# WORK TO BE COMPLETED:
In your copy, set down the entries exactly and exclude the pictures.

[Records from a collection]
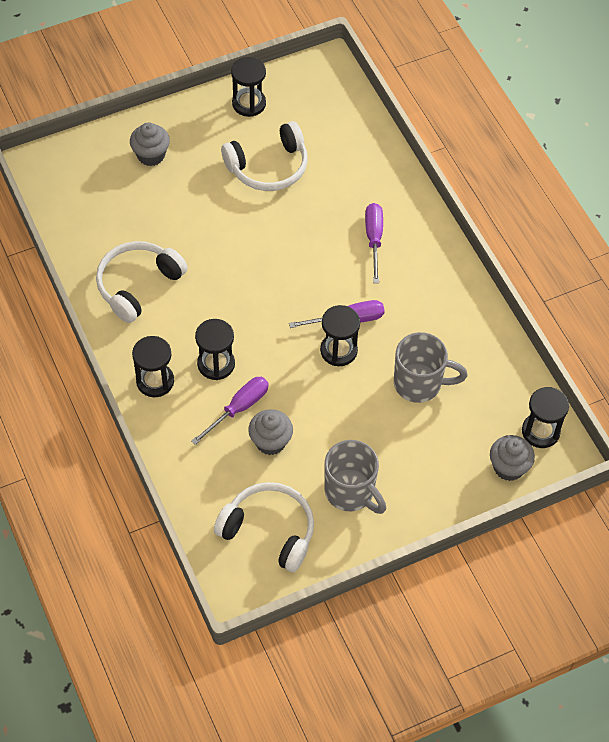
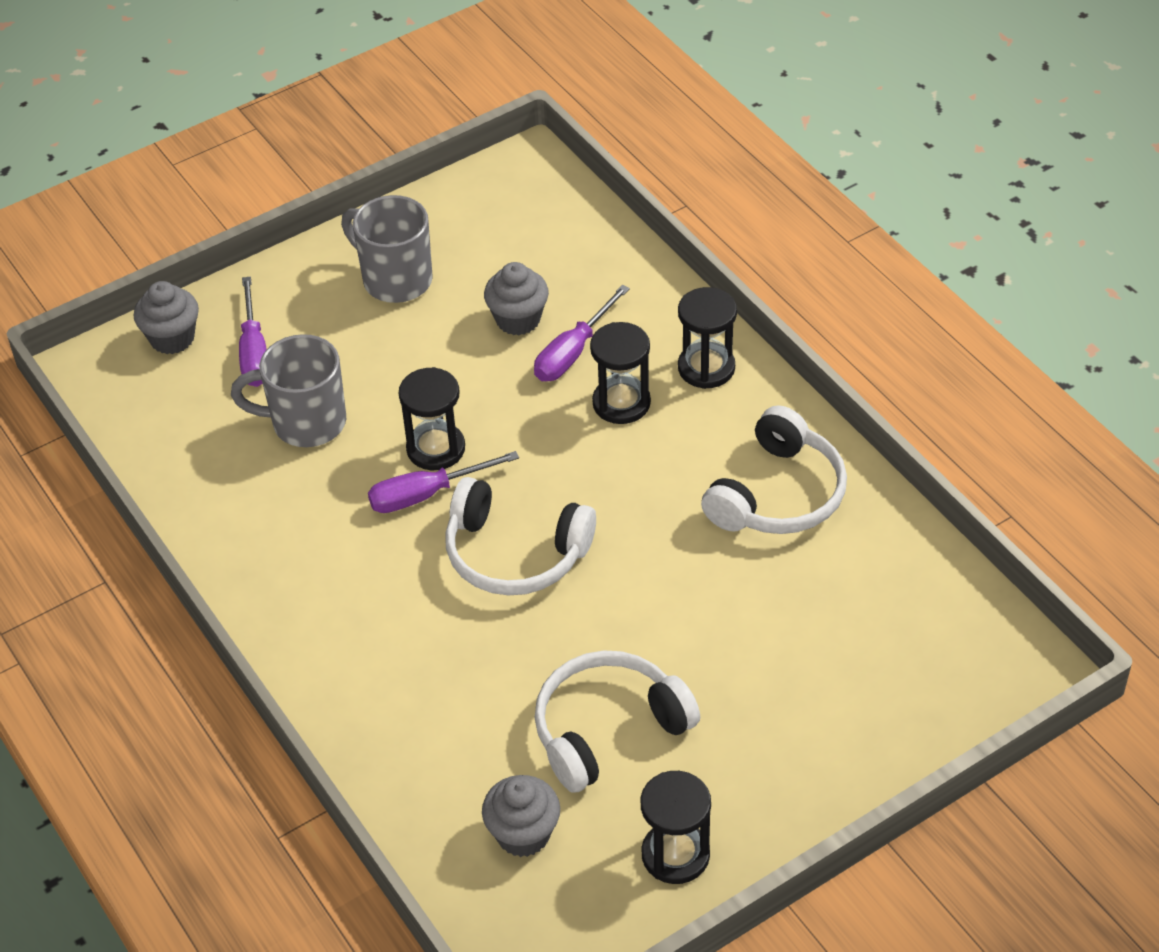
camera: 175 degrees right, 10 degrees down
(151, 155) = (831, 717): grey cupcake -> grey cupcake (523, 834)
(269, 530) = (499, 224): white headphones -> white headphones (515, 554)
(374, 239) = (398, 628): purple screwdriver -> purple screwdriver (254, 352)
(540, 431) = (123, 388): black hourglass -> none

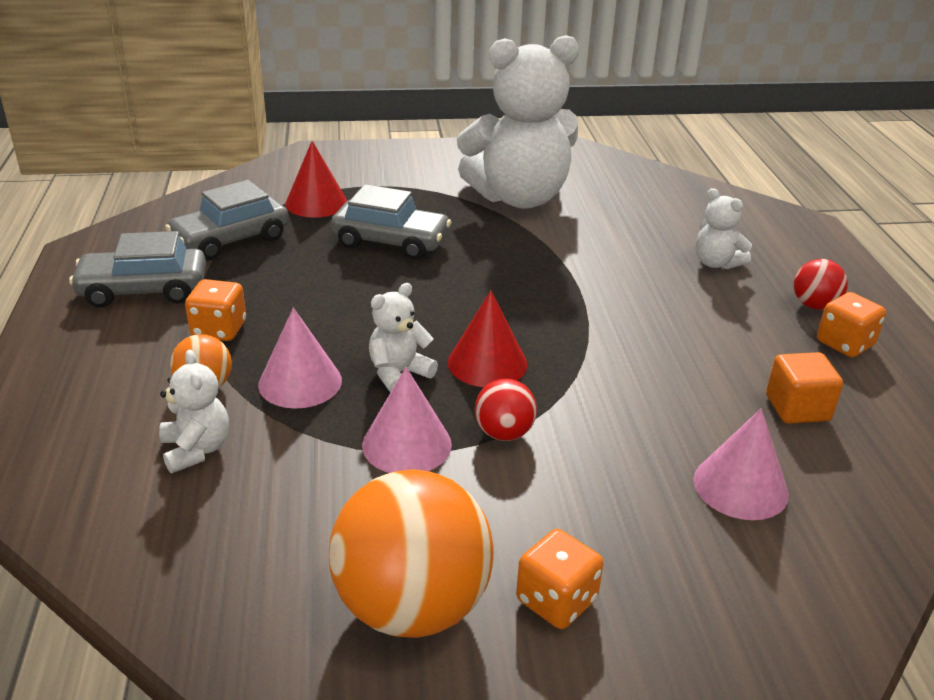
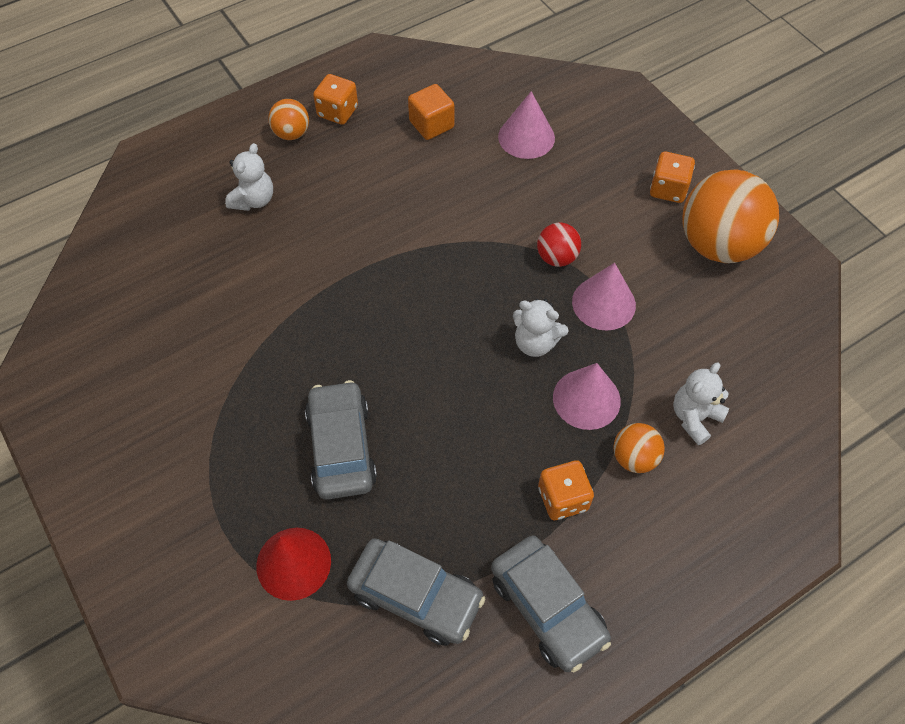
camera: 115 degrees left, 25 degrees up
(487, 363) = (487, 295): red cone -> none
(519, 198) = (191, 379): white teddy bear -> none
(814, 305) = (291, 133): red ball -> orange ball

# COMPLETED EXERCISE:
camera: 175 degrees right, 10 degrees down
(151, 155) = (831, 717): grey cupcake -> grey cupcake (523, 834)
(269, 530) = (499, 224): white headphones -> white headphones (515, 554)
(374, 239) = (398, 628): purple screwdriver -> purple screwdriver (254, 352)
(540, 431) = (123, 388): black hourglass -> none

camera: 115 degrees left, 25 degrees up
(487, 363) = (487, 295): red cone -> none
(519, 198) = (191, 379): white teddy bear -> none
(814, 305) = (291, 133): red ball -> orange ball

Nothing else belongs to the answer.